— Work instruction —
Reproduce the listing below in full and without alteration, apart from its pictures.
--- Given data ---
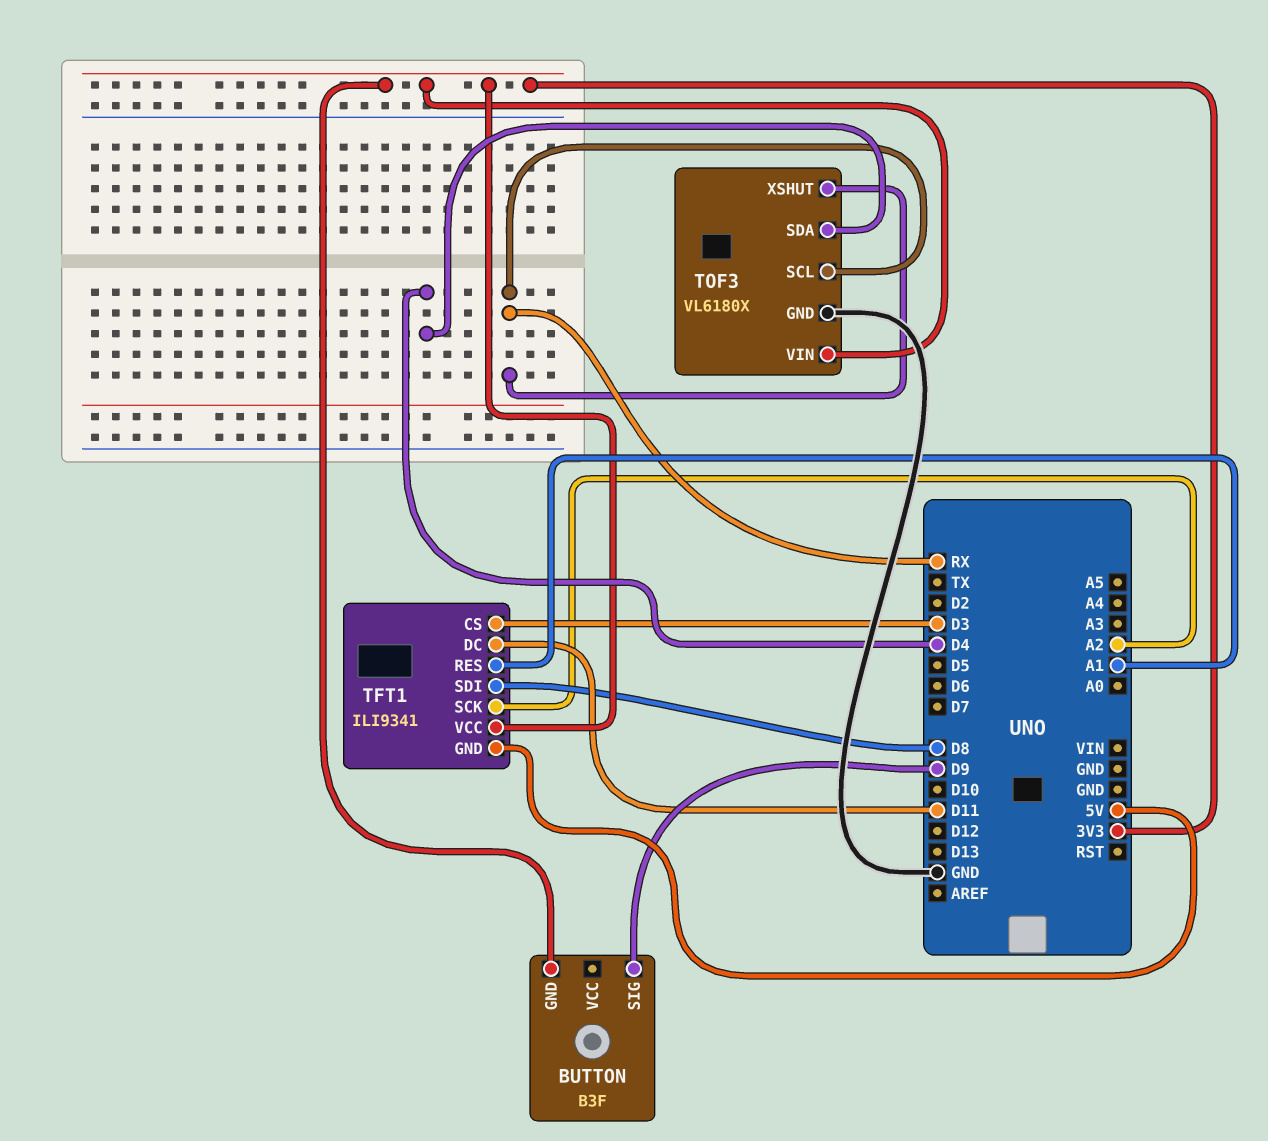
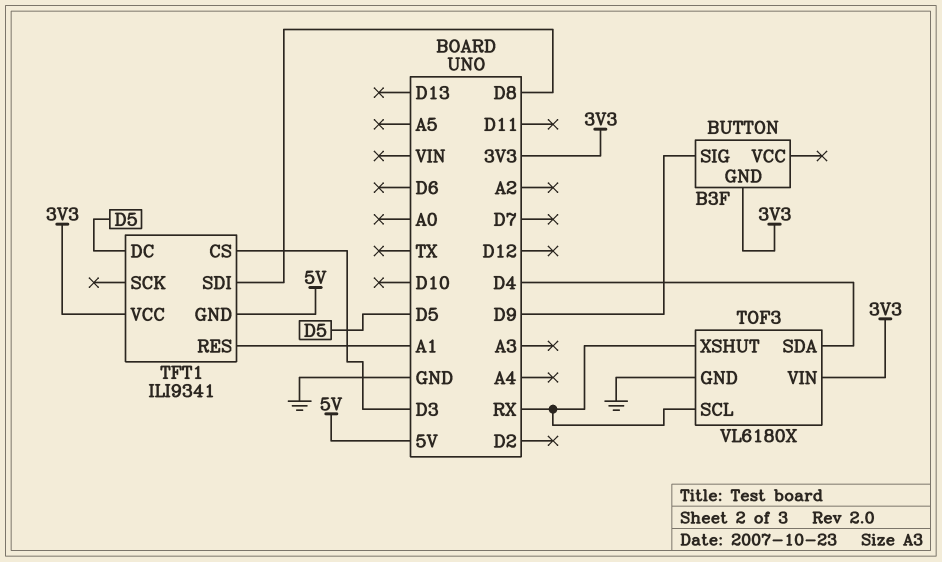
TFT1 pin DC: D11 -> D5
TFT1 pin SCK: A2 -> none

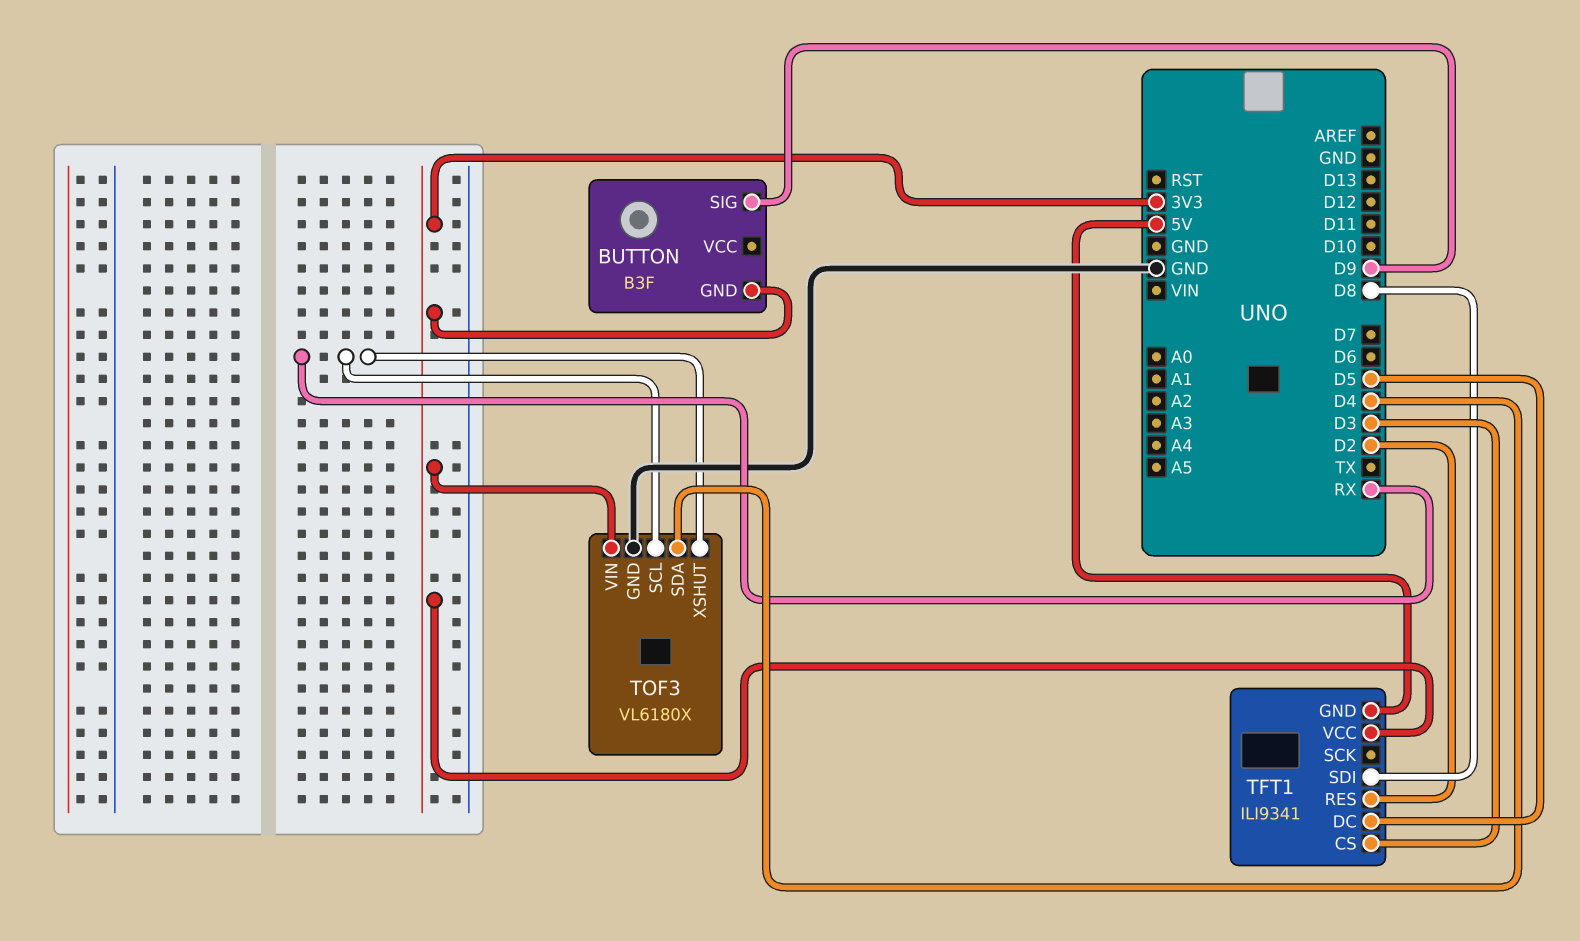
TFT1 pin RES: A1 -> D2

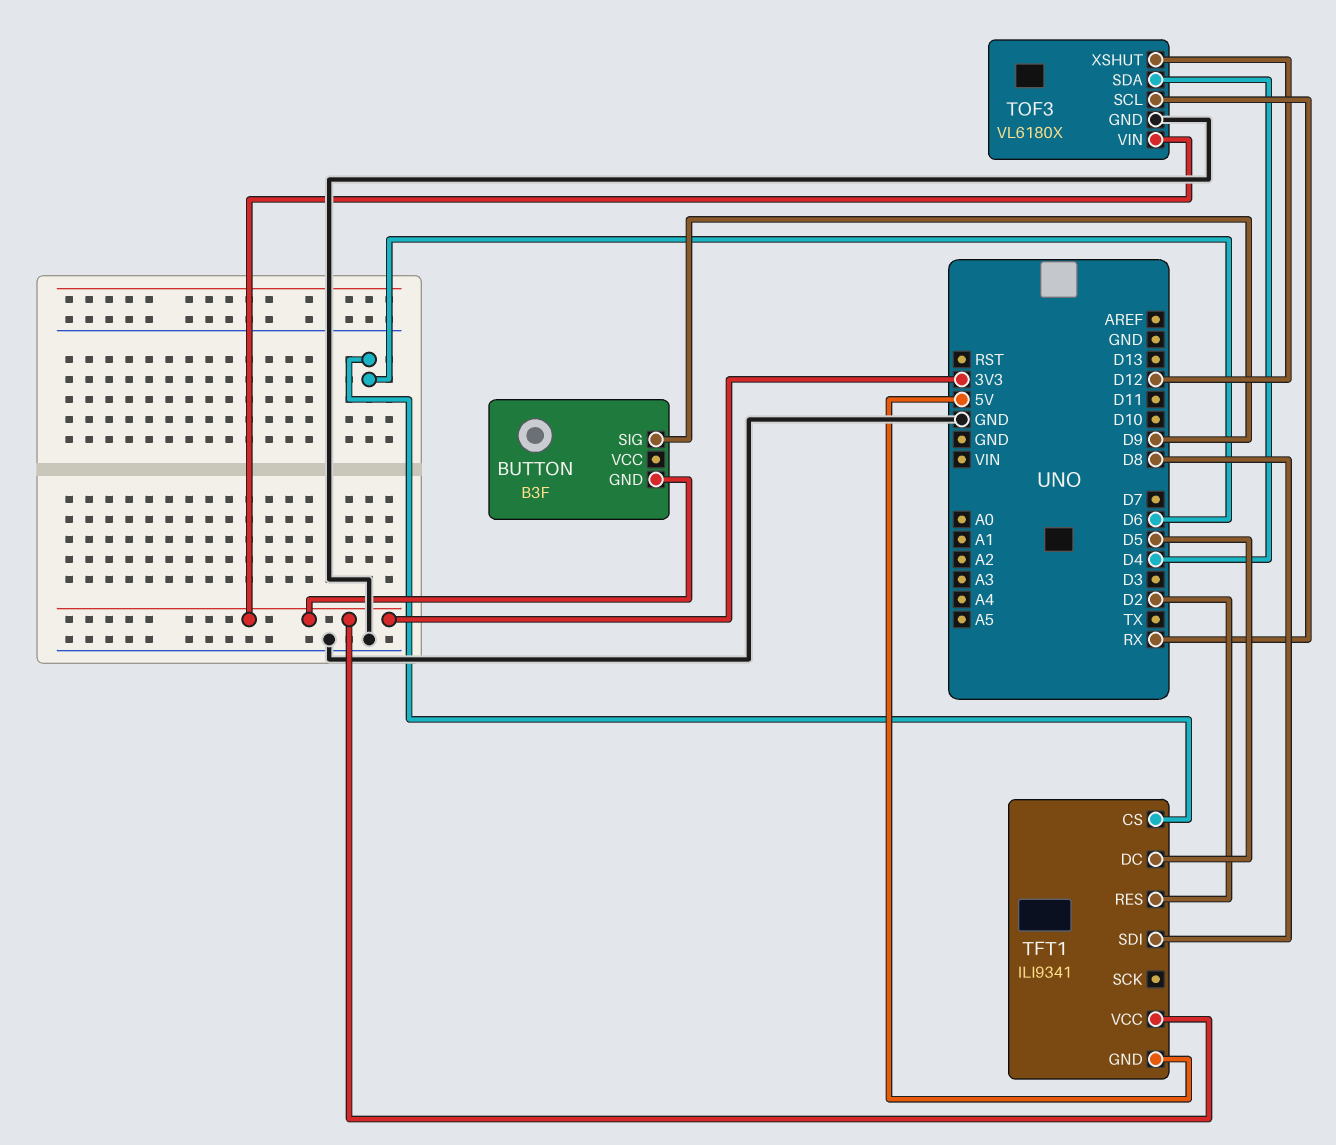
TFT1 pin CS: D3 -> D6
TOF3 pin XSHUT: RX -> D12

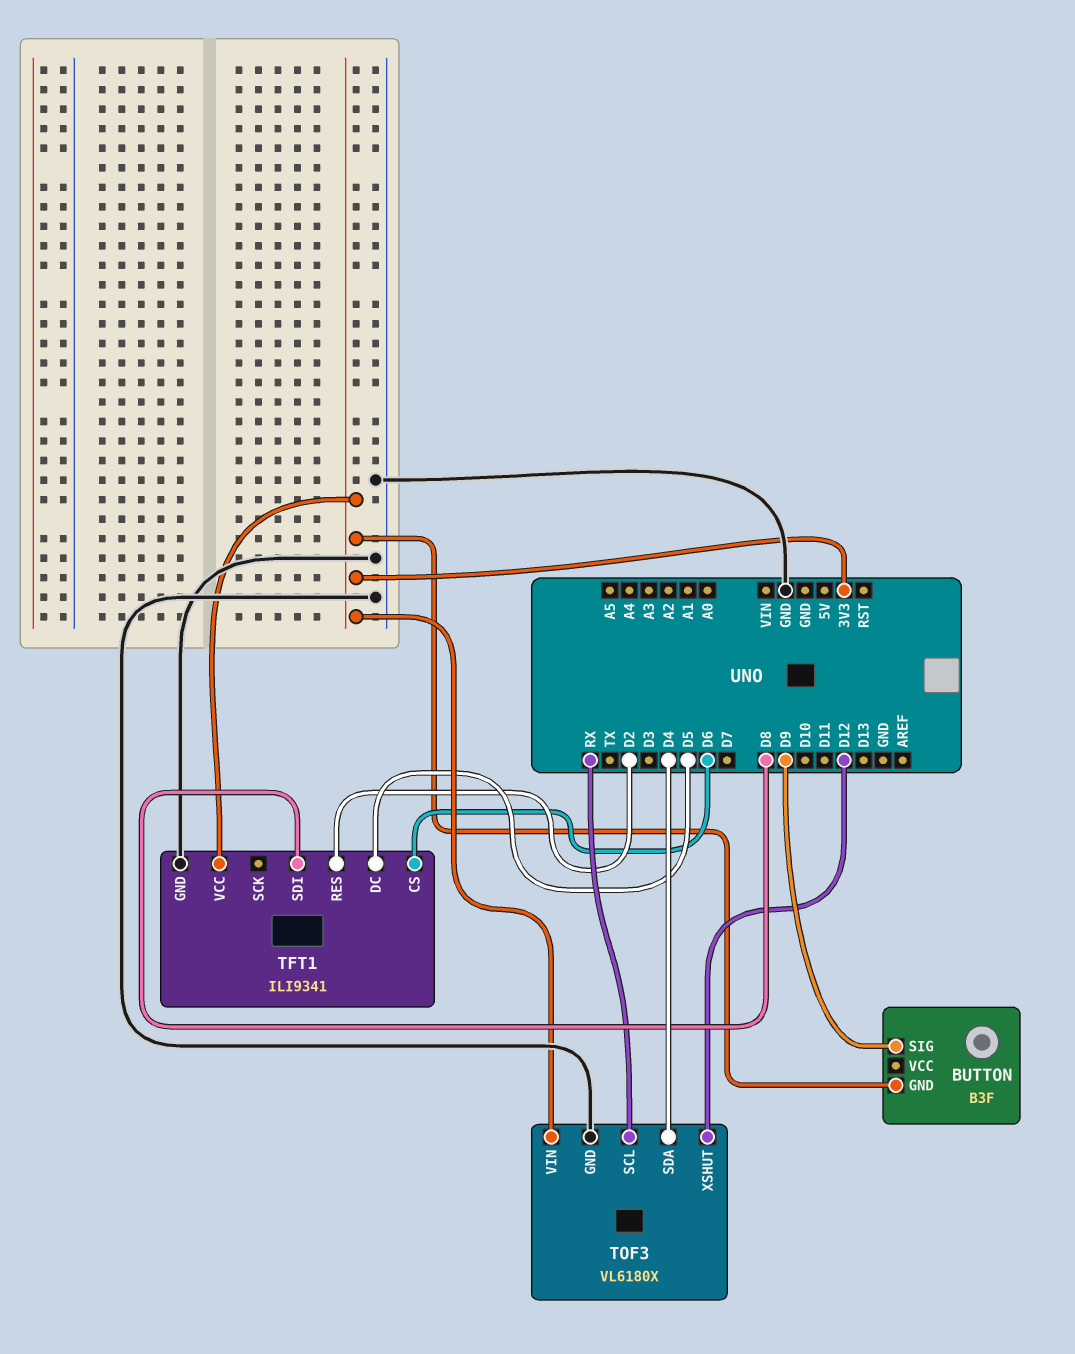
TFT1 pin GND: 5V -> GND

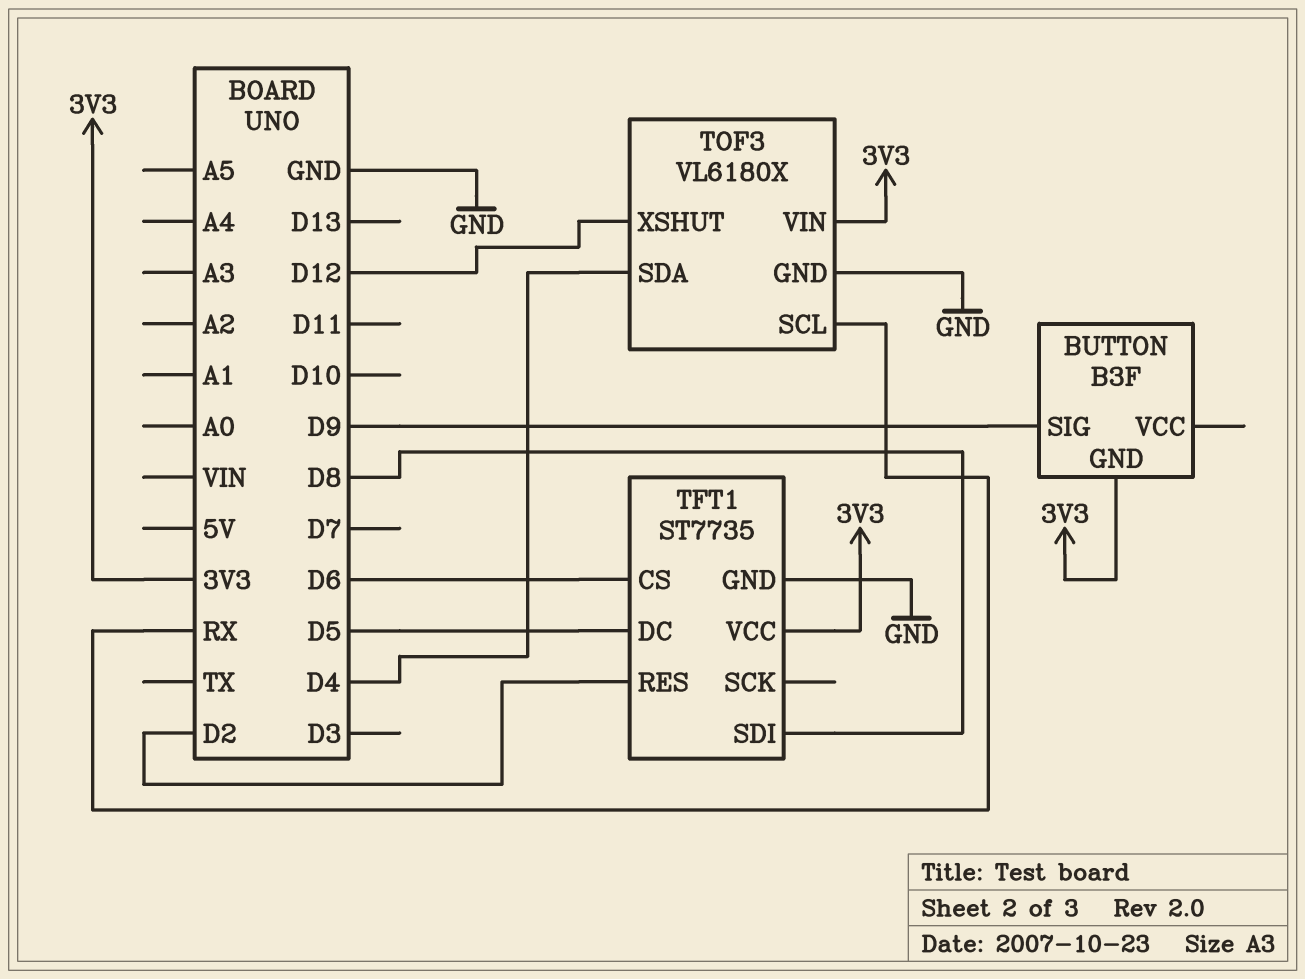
TFT1: ILI9341 -> ST7735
---
— Solution —
TFT1 pin DC: D11 -> D5
TFT1 pin SCK: A2 -> none

TFT1 pin RES: A1 -> D2

TFT1 pin CS: D3 -> D6
TOF3 pin XSHUT: RX -> D12

TFT1 pin GND: 5V -> GND

TFT1: ILI9341 -> ST7735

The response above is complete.